## ASSIGNMENT
Stop after the line holding "IC3 pin GP2: none -> RESET". Repeat exactly every line before it in the records below, that line too, and leave out the pictures.

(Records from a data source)
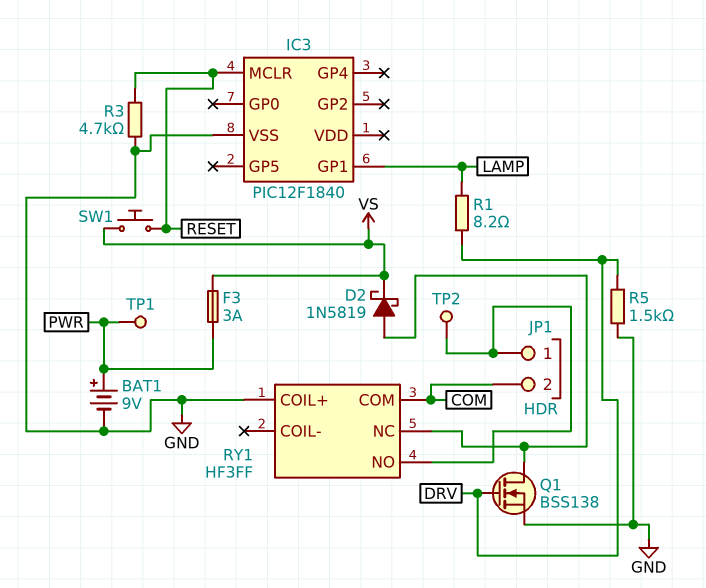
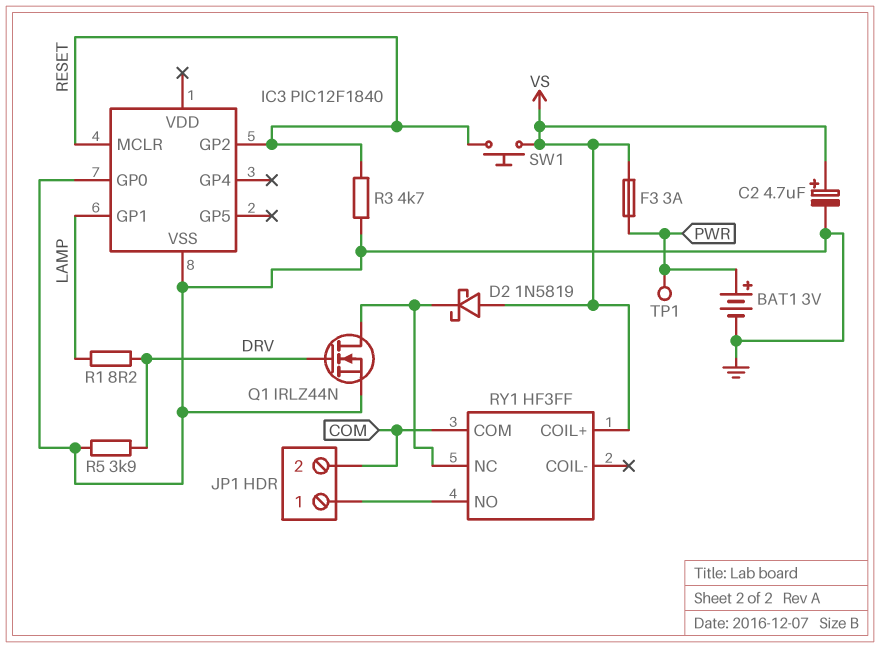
BAT1: 9V (plus PWR, minus GND) -> 3V (plus PWR, minus GND)
C2: none -> 4.7uF (plus VS, minus GND)
D2: schottky 1N5819 (A RY1/NC, K VS) -> schottky 1N5819 (A VS, K RY1/NC)
IC3 pin GP0: none -> GND
IC3 pin GP2: none -> RESET
Q1: NMOS BSS138 (G DRV, D RY1/NC, S GND) -> NMOS IRLZ44N (G DRV, D RY1/NC, S GND)
R5: 1.5k (DRV, GND) -> 3.9k (DRV, GND)
RY1 pin COIL+: GND -> VS
TP2: test point (JP1/1) -> none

## EXPECTED ANSWER
BAT1: 9V (plus PWR, minus GND) -> 3V (plus PWR, minus GND)
C2: none -> 4.7uF (plus VS, minus GND)
D2: schottky 1N5819 (A RY1/NC, K VS) -> schottky 1N5819 (A VS, K RY1/NC)
IC3 pin GP0: none -> GND
IC3 pin GP2: none -> RESET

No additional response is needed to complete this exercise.